§ **Work instruction**
From the line containing "(824, 415) = (700, 319): brown" to the final line of the material below, copy each line exactly, including both endpoints, and leave out all other lines.

§ **Given records**
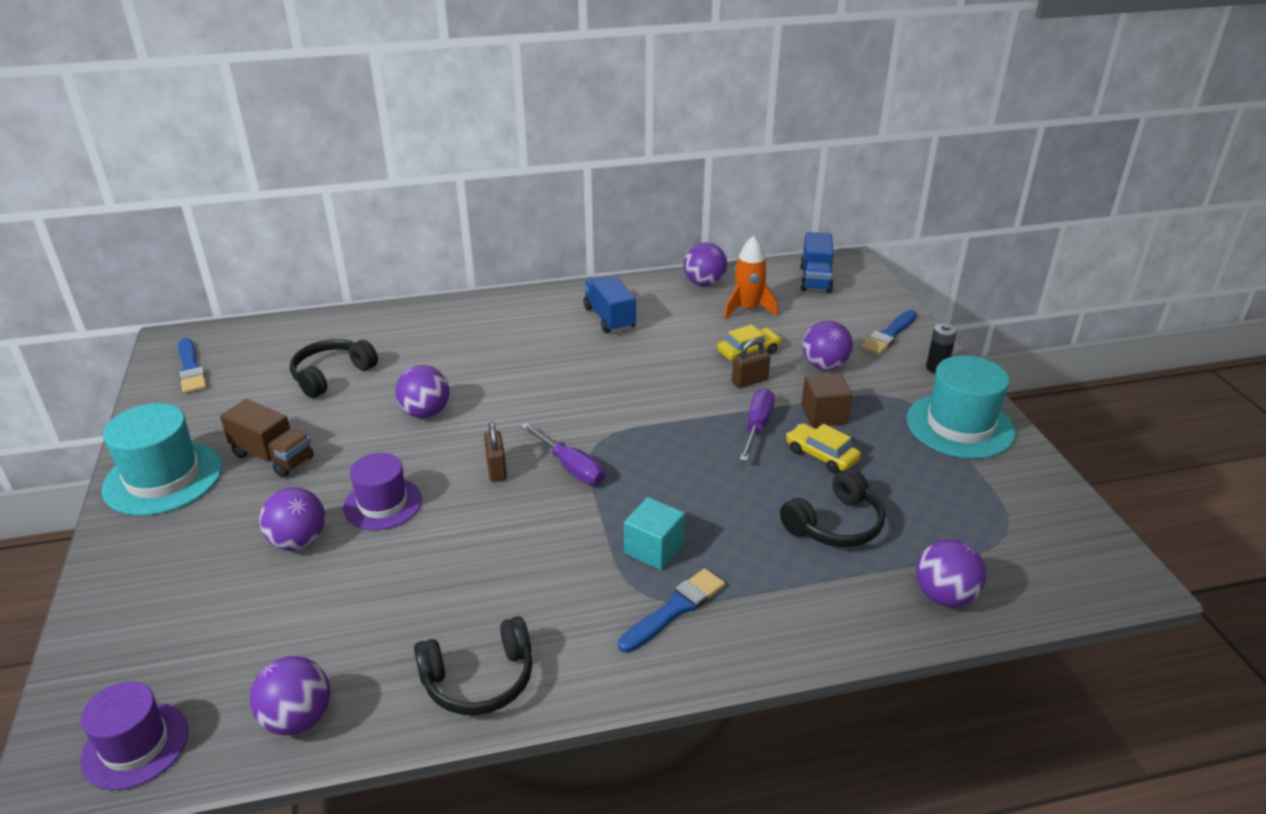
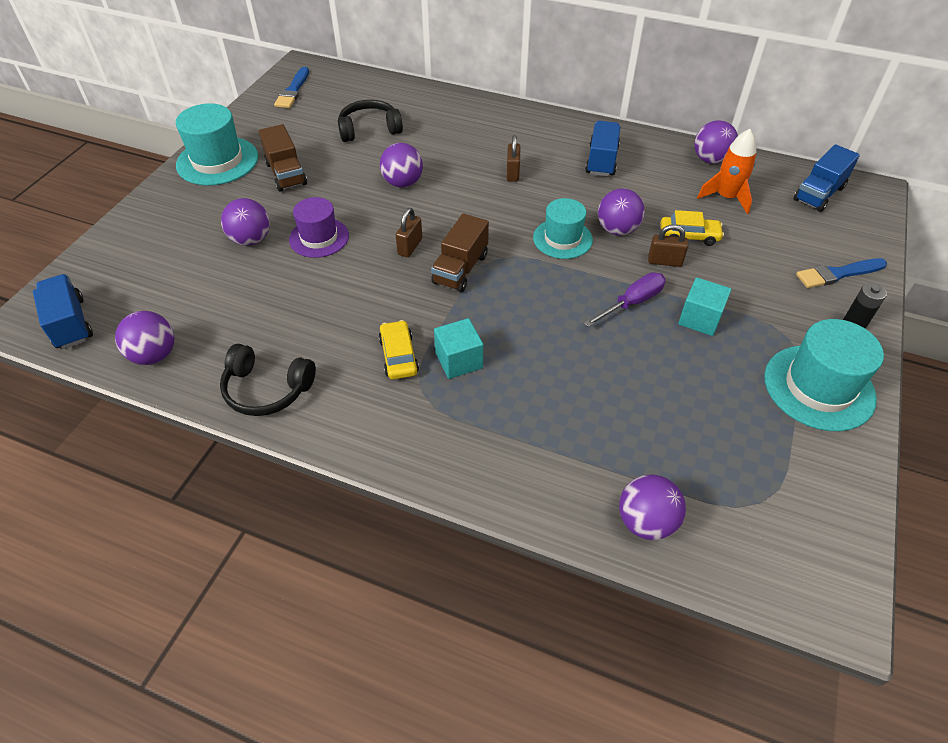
camera: 35 degrees right, 15 degrees up
(135, 745) = (70, 323): purple hat -> blue truck
(534, 360) = (512, 173): none -> brown padlock
(570, 467) = (460, 269): purple screwdriver -> brown truck
(641, 399) = (562, 239): none -> turquoise hat
(675, 609) = (431, 412): blue brush -> none
(821, 455) = (662, 352): yellow car -> yellow car (399, 356)
(824, 366) = (745, 276): purple ball -> purple ball (617, 230)
(824, 415) = (700, 319): brown cube -> turquoise cube
(835, 524) = (615, 414): black headphones -> none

§ **Worked solution**
(824, 415) = (700, 319): brown cube -> turquoise cube
(835, 524) = (615, 414): black headphones -> none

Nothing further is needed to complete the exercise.